→ TASK TO COMPLETE
Leaving out all images, return the entries below exactly.

→ MATERIAL FOR THIS TASK
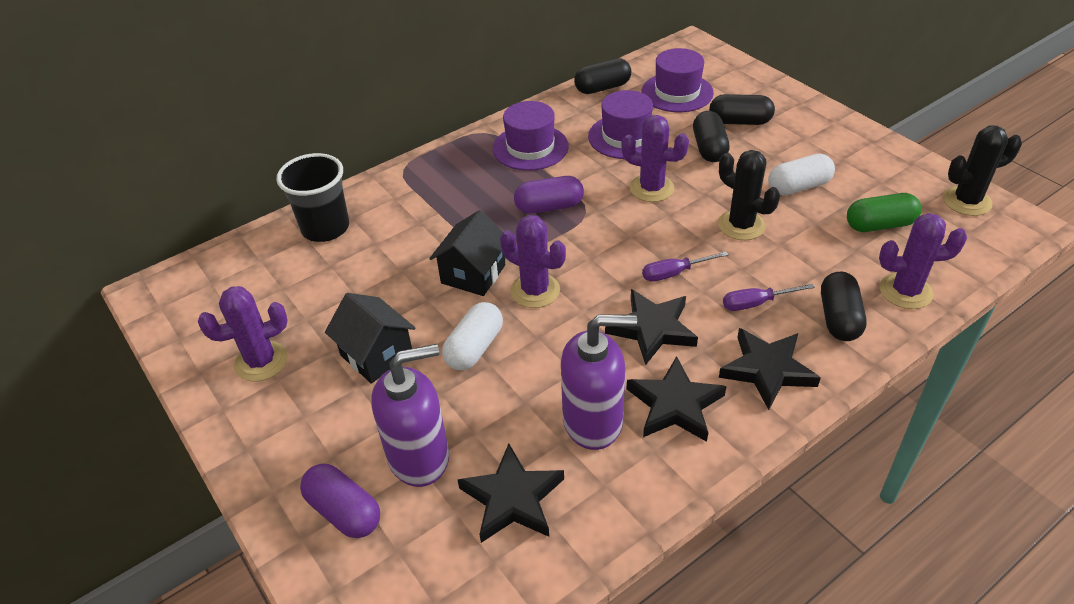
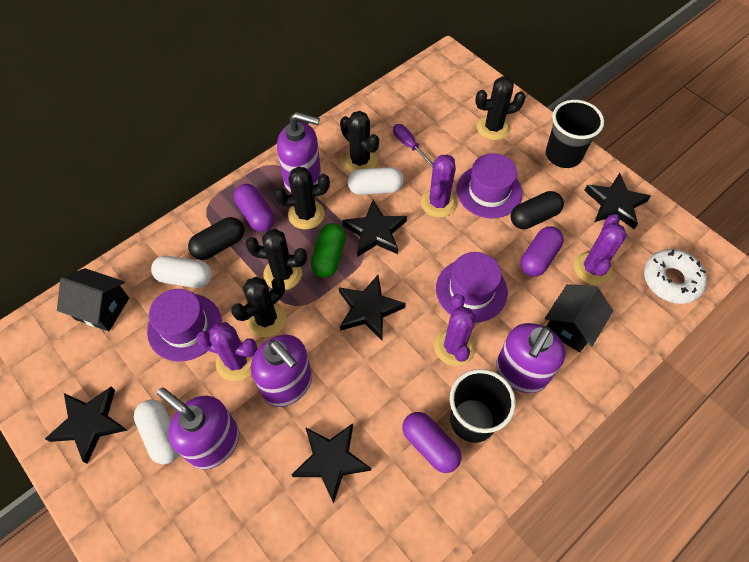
black cactus: 2 -> 5
black capsule: 4 -> 2
black cup: 1 -> 2
black star: 4 -> 5
purple capsule: 2 -> 3
purple screwdriver: 2 -> 1
purple soap dispenser: 2 -> 4
white capsule: 2 -> 3
white donut: 0 -> 1

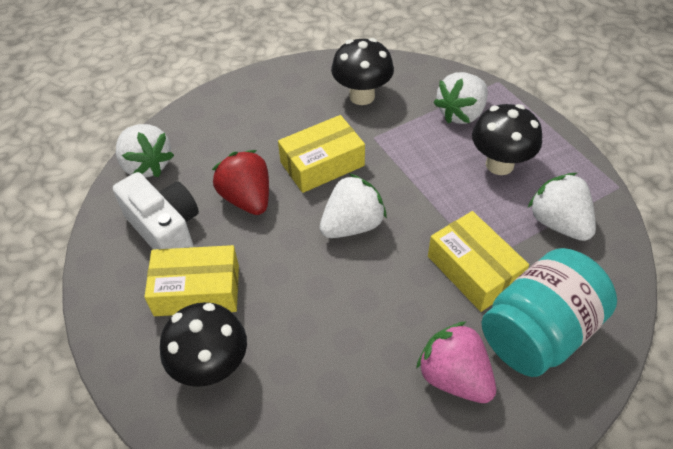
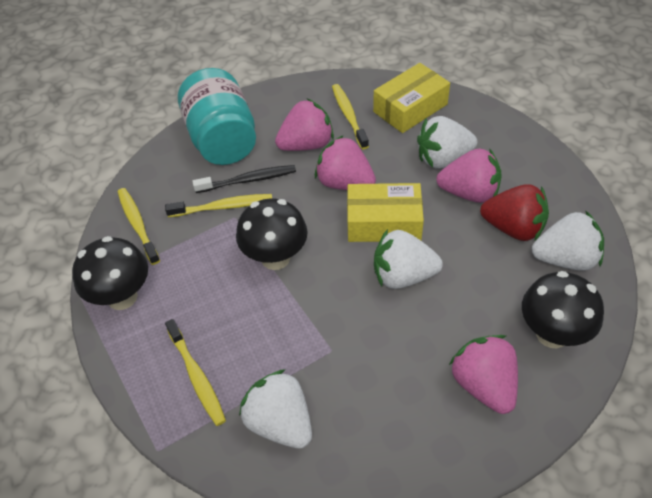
black toothbrush: 0 -> 1
pink strawberry: 1 -> 4
white camera: 1 -> 0
yellow box: 3 -> 2
yellow toothbrush: 0 -> 4

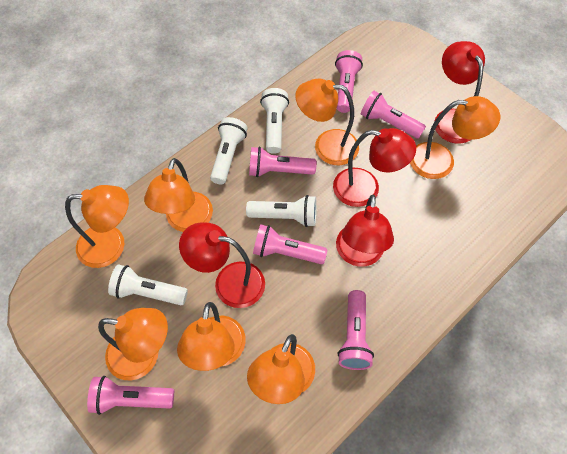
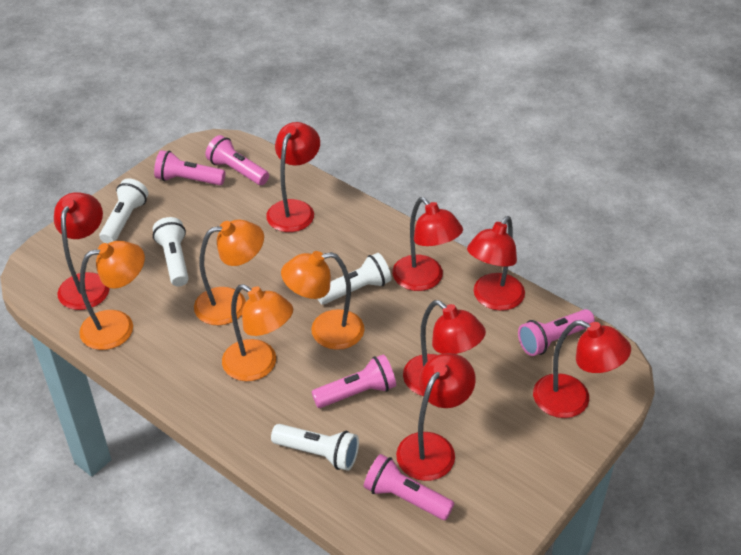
orange lamp: 7 -> 4
pink flashlight: 6 -> 5
red lamp: 4 -> 7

→ REPLY TO THE EXERCISE
black cactus: 2 -> 5
black capsule: 4 -> 2
black cup: 1 -> 2
black star: 4 -> 5
purple capsule: 2 -> 3
purple screwdriver: 2 -> 1
purple soap dispenser: 2 -> 4
white capsule: 2 -> 3
white donut: 0 -> 1

black toothbrush: 0 -> 1
pink strawberry: 1 -> 4
white camera: 1 -> 0
yellow box: 3 -> 2
yellow toothbrush: 0 -> 4

orange lamp: 7 -> 4
pink flashlight: 6 -> 5
red lamp: 4 -> 7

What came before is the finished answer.